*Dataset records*
□ □ □ □ □ □ □
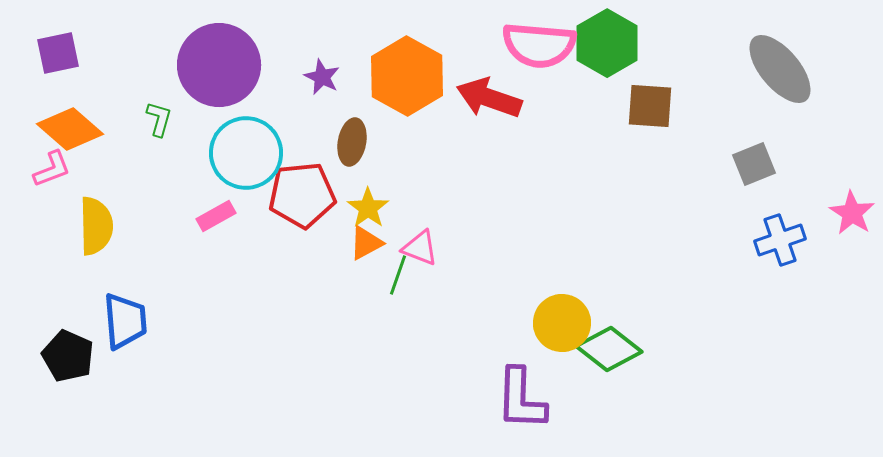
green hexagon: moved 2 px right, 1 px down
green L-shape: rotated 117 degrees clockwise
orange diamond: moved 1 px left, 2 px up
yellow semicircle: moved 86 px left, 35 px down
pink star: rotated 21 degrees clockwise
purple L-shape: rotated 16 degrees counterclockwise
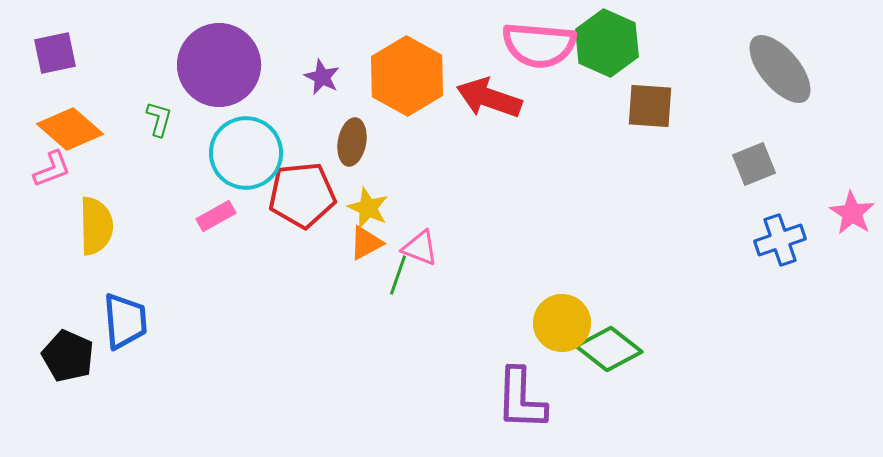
green hexagon: rotated 6 degrees counterclockwise
purple square: moved 3 px left
yellow star: rotated 12 degrees counterclockwise
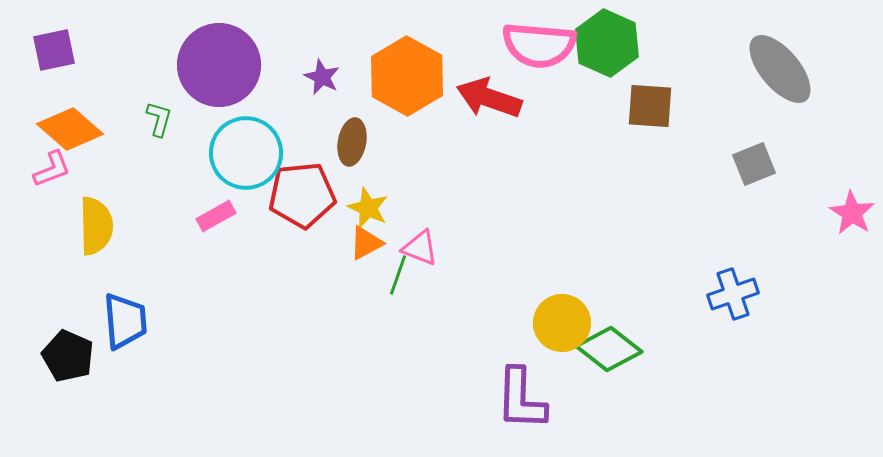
purple square: moved 1 px left, 3 px up
blue cross: moved 47 px left, 54 px down
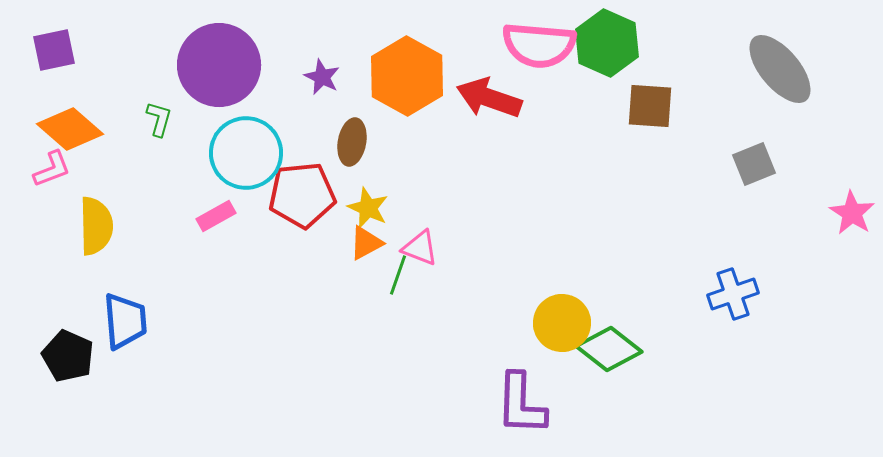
purple L-shape: moved 5 px down
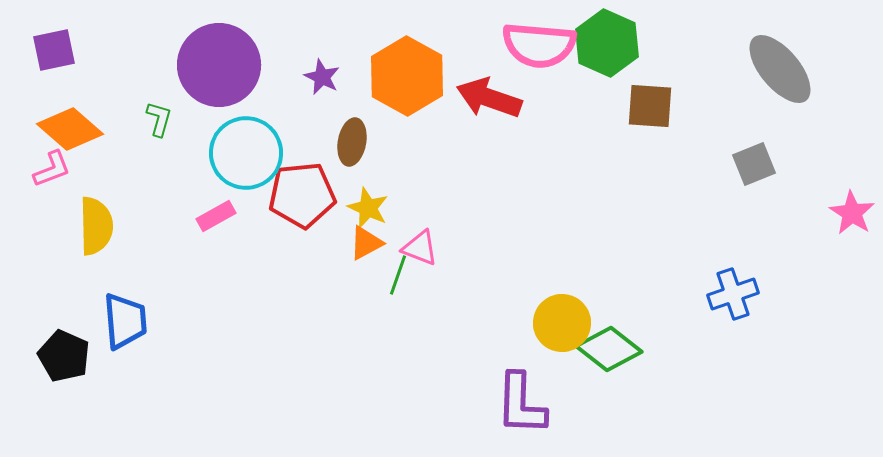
black pentagon: moved 4 px left
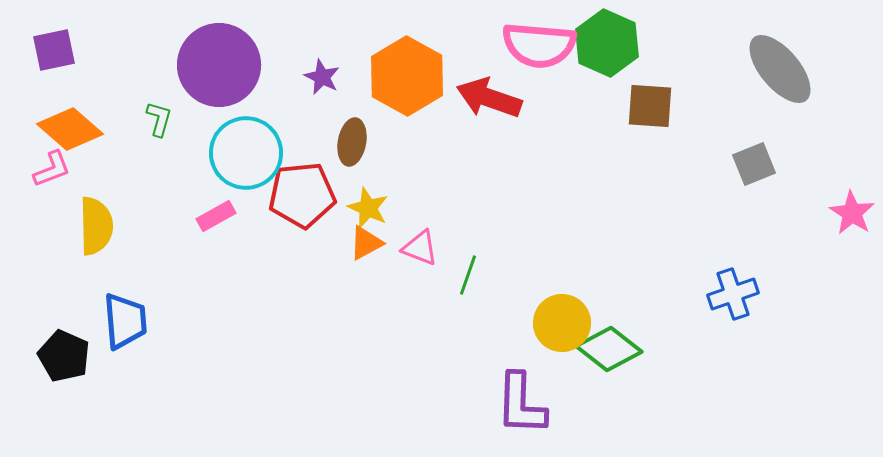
green line: moved 70 px right
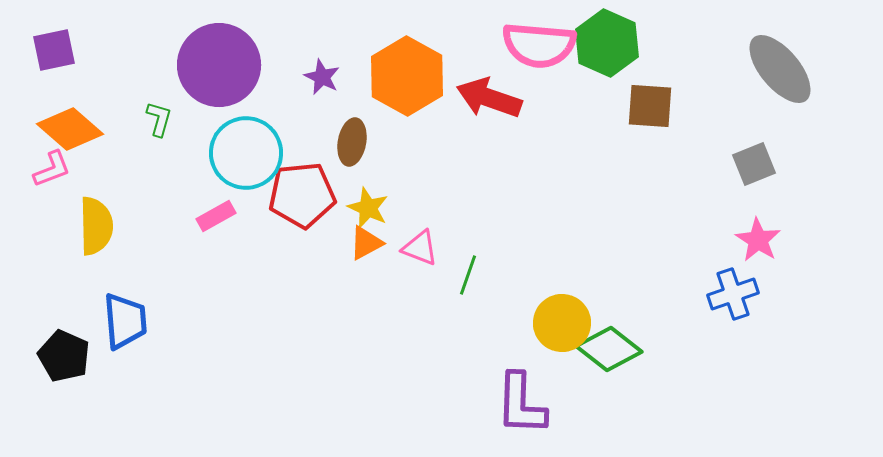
pink star: moved 94 px left, 27 px down
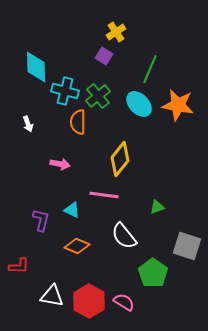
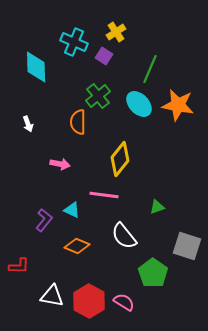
cyan cross: moved 9 px right, 49 px up; rotated 8 degrees clockwise
purple L-shape: moved 3 px right; rotated 25 degrees clockwise
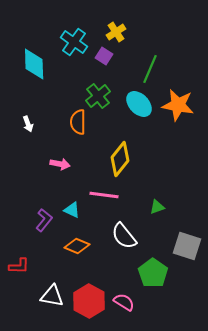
cyan cross: rotated 12 degrees clockwise
cyan diamond: moved 2 px left, 3 px up
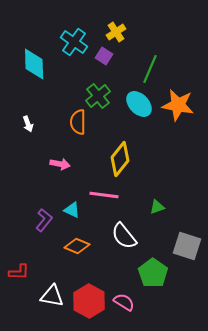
red L-shape: moved 6 px down
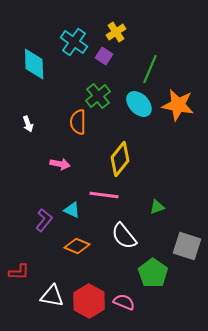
pink semicircle: rotated 10 degrees counterclockwise
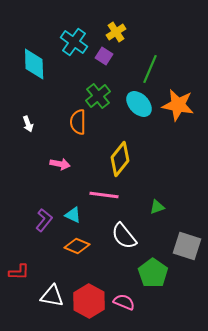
cyan triangle: moved 1 px right, 5 px down
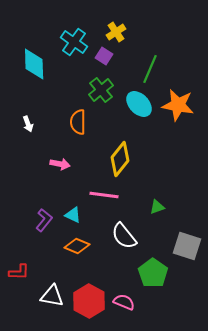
green cross: moved 3 px right, 6 px up
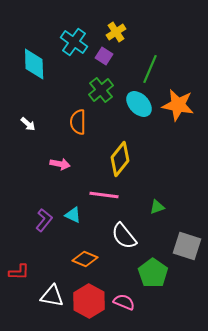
white arrow: rotated 28 degrees counterclockwise
orange diamond: moved 8 px right, 13 px down
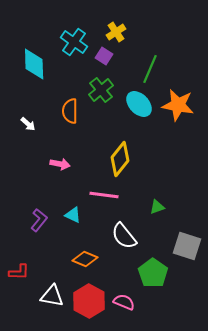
orange semicircle: moved 8 px left, 11 px up
purple L-shape: moved 5 px left
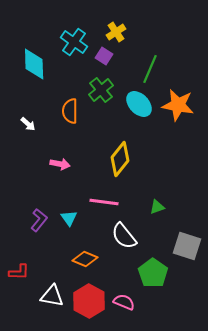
pink line: moved 7 px down
cyan triangle: moved 4 px left, 3 px down; rotated 30 degrees clockwise
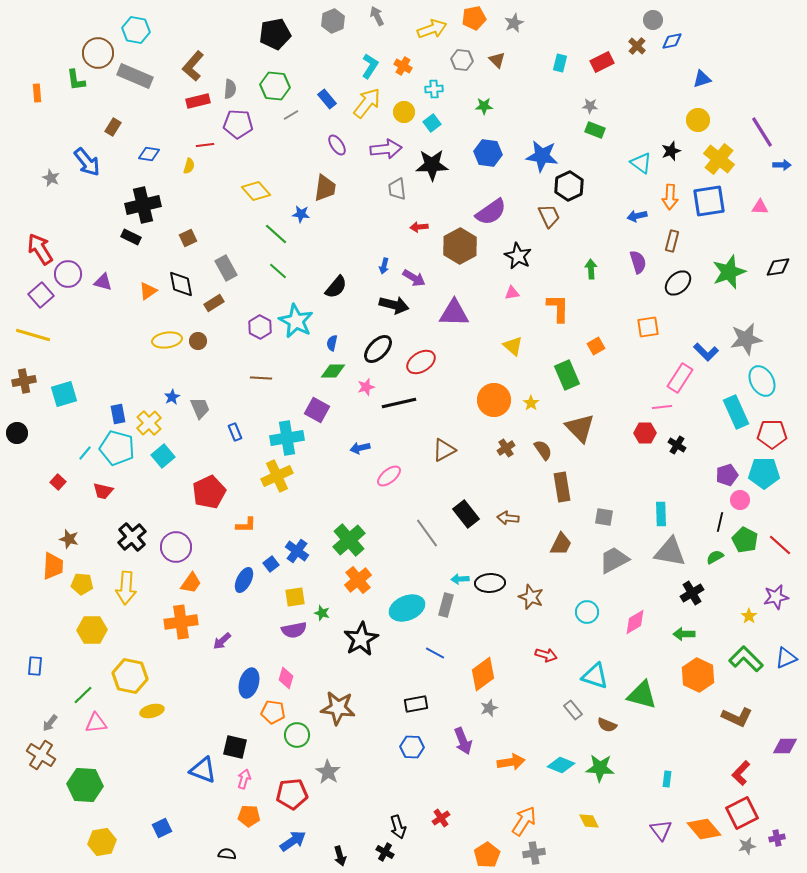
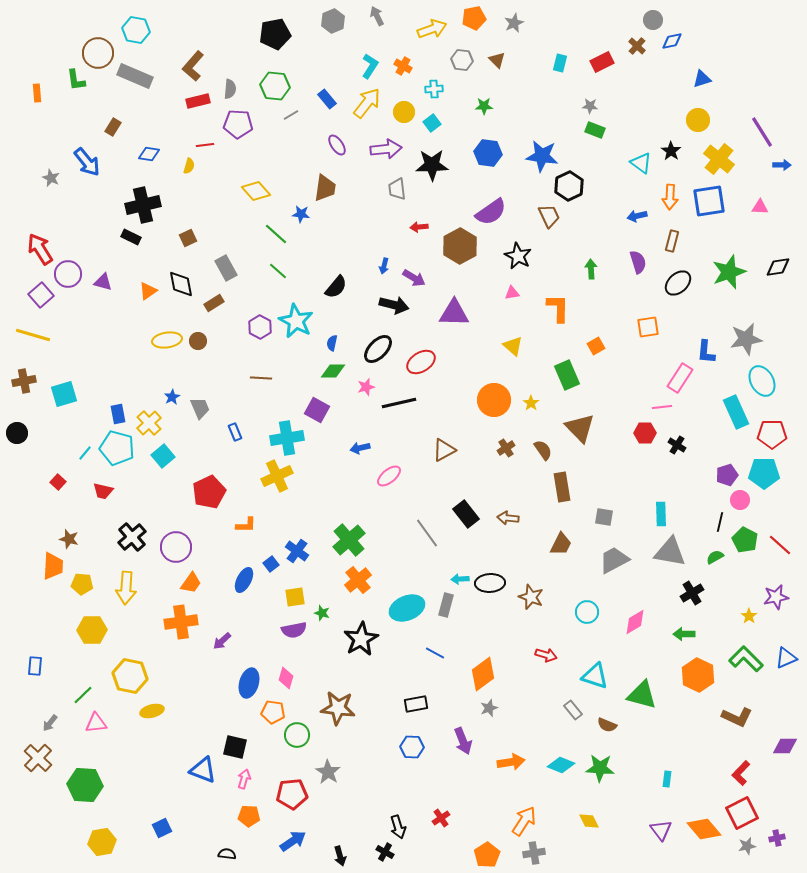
black star at (671, 151): rotated 18 degrees counterclockwise
blue L-shape at (706, 352): rotated 50 degrees clockwise
brown cross at (41, 755): moved 3 px left, 3 px down; rotated 12 degrees clockwise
□ □ □ □ □ □ □
Copy every line of the data above word for word, leaving out the picture lines.

green hexagon: moved 2 px right, 1 px down
green L-shape: rotated 117 degrees clockwise
orange diamond: moved 1 px left, 2 px up
yellow semicircle: moved 86 px left, 35 px down
pink star: rotated 21 degrees clockwise
purple L-shape: rotated 16 degrees counterclockwise
green hexagon: rotated 6 degrees counterclockwise
purple square: moved 3 px left
yellow star: rotated 12 degrees counterclockwise
purple square: moved 1 px left, 3 px up
blue cross: moved 47 px left, 54 px down
purple L-shape: moved 5 px down
black pentagon: moved 4 px left
green line: moved 70 px right
pink star: moved 94 px left, 27 px down
cyan cross: moved 9 px right, 49 px up; rotated 8 degrees clockwise
purple L-shape: moved 3 px right; rotated 25 degrees clockwise
cyan cross: rotated 12 degrees clockwise
cyan diamond: moved 2 px left, 3 px up
red L-shape: moved 6 px down
pink semicircle: rotated 10 degrees counterclockwise
cyan triangle: moved 1 px right, 5 px down
green cross: moved 3 px right, 6 px up
white arrow: rotated 28 degrees counterclockwise
orange diamond: moved 8 px right, 13 px down
orange semicircle: moved 8 px left, 11 px up
purple L-shape: moved 5 px left
pink line: moved 7 px down
cyan triangle: moved 4 px left, 3 px down; rotated 30 degrees clockwise
black star at (671, 151): rotated 18 degrees counterclockwise
blue L-shape at (706, 352): rotated 50 degrees clockwise
brown cross at (41, 755): moved 3 px left, 3 px down; rotated 12 degrees clockwise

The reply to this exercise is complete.